**AIM OF THE TASK**
Print every line of the listing below, starting with the line that holds "black cupcake: 7 -> 2" and going on through the line that holds "white cupcake: 5 -> 4", both included, and print nothing else.

**DATA EXTRACT**
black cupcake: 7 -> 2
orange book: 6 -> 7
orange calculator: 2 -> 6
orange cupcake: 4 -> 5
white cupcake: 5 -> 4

---

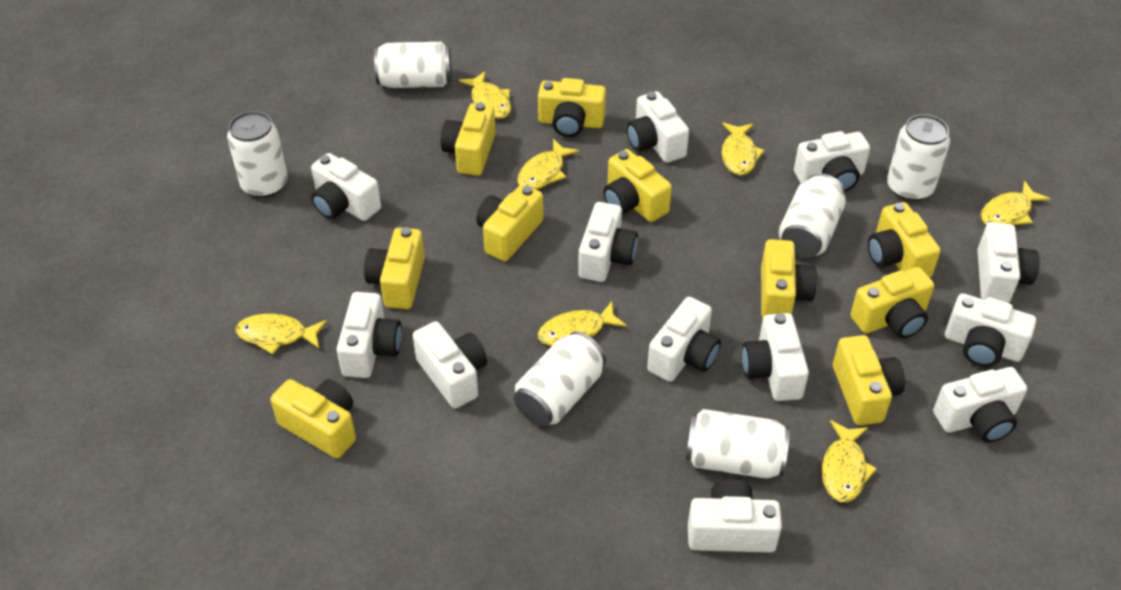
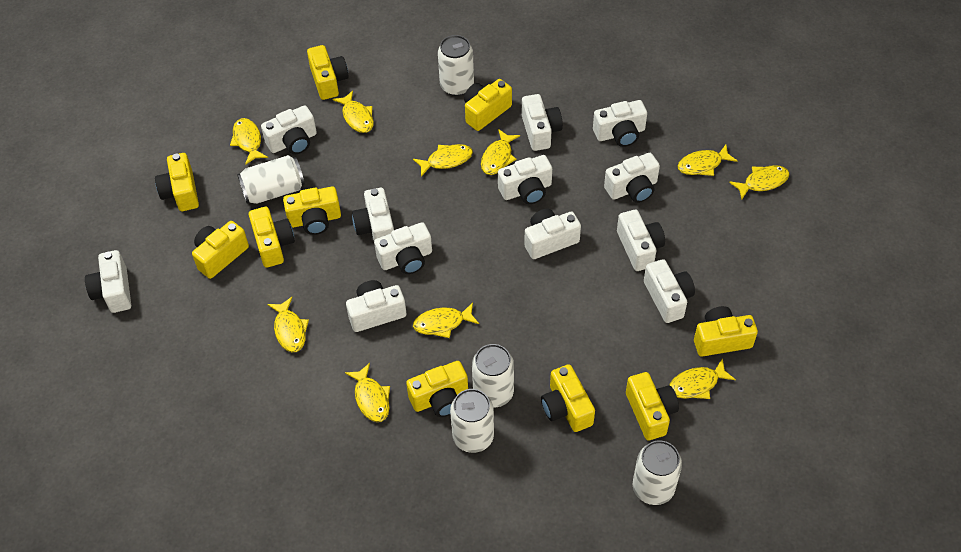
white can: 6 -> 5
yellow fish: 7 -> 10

**SOLUTION FOR THIS PROBLEM**
black cupcake: 7 -> 2
orange book: 6 -> 7
orange calculator: 2 -> 6
orange cupcake: 4 -> 5
white cupcake: 5 -> 4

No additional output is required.